• About this exercise
Copy the following data exactly and drop the pictures.

• Stored data
<<<<
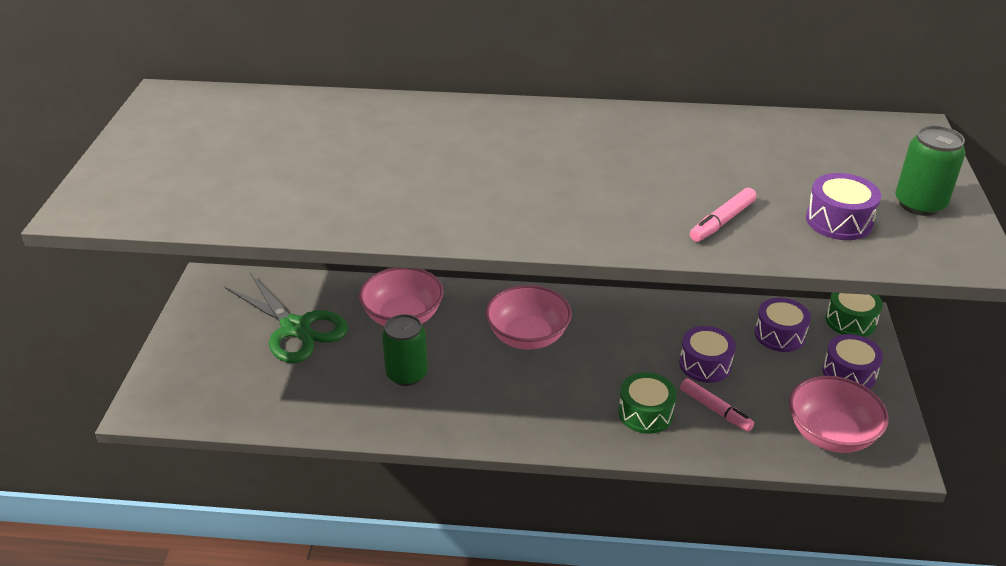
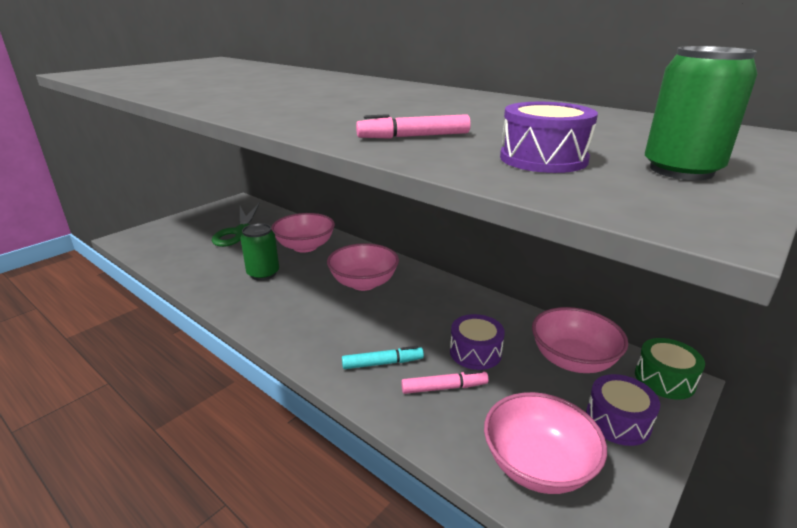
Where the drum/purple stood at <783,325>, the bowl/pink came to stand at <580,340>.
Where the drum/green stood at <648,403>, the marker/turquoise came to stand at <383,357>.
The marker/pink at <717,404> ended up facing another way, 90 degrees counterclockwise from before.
>>>>
• Answer box
Where the drum/purple stood at <783,325>, the bowl/pink came to stand at <580,340>.
Where the drum/green stood at <648,403>, the marker/turquoise came to stand at <383,357>.
The marker/pink at <717,404> ended up facing another way, 90 degrees counterclockwise from before.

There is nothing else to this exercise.